- [Exercise instructions]:
What is needed here is an exact repetition of the records below, beginning at the line that has "camera: 50 degrees right, 20 degrees down" and stopping after the line that has "(530, 515) = (450, 333): blue eraser -> none".

- [Task input]:

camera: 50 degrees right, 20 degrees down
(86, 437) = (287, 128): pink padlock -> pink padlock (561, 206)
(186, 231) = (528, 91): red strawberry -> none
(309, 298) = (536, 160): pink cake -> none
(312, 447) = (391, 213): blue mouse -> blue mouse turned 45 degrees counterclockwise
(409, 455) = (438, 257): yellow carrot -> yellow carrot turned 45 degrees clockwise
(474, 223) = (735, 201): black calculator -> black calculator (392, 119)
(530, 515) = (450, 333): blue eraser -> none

--

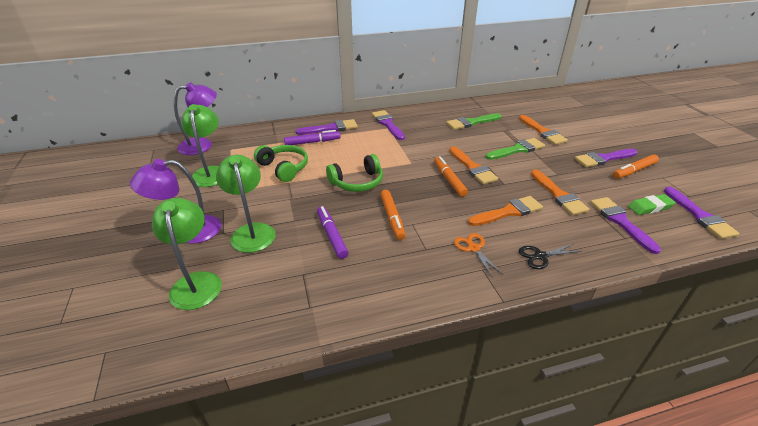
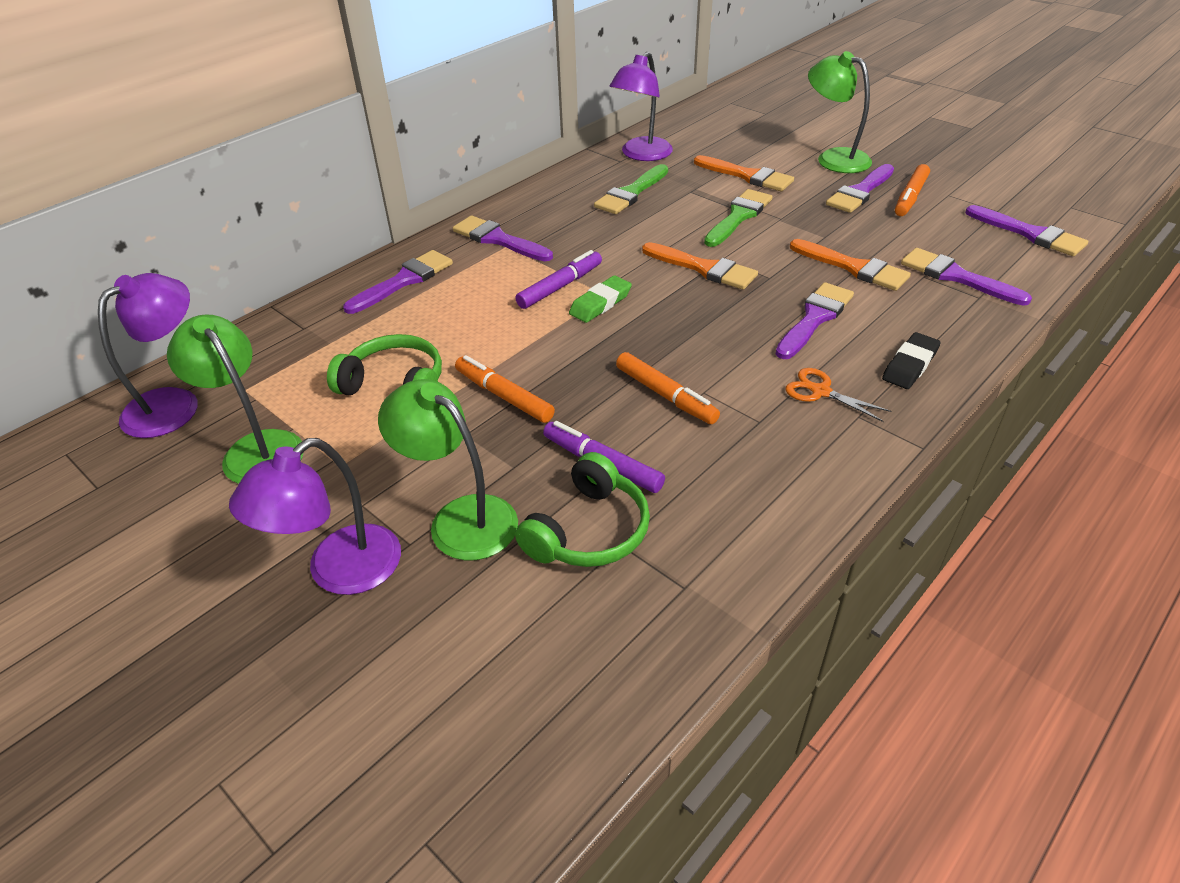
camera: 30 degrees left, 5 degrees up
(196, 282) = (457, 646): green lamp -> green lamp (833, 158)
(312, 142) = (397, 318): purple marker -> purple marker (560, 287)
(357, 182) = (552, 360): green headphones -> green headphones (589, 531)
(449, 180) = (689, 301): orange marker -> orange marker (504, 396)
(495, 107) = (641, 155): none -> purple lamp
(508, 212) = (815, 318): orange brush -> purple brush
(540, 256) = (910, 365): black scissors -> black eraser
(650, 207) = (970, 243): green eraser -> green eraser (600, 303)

...

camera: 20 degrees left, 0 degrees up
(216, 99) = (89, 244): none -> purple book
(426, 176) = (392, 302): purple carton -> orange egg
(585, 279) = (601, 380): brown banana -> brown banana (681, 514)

- [Response area]:
camera: 50 degrees right, 20 degrees down
(86, 437) = (287, 128): pink padlock -> pink padlock (561, 206)
(186, 231) = (528, 91): red strawberry -> none
(309, 298) = (536, 160): pink cake -> none
(312, 447) = (391, 213): blue mouse -> blue mouse turned 45 degrees counterclockwise
(409, 455) = (438, 257): yellow carrot -> yellow carrot turned 45 degrees clockwise
(474, 223) = (735, 201): black calculator -> black calculator (392, 119)
(530, 515) = (450, 333): blue eraser -> none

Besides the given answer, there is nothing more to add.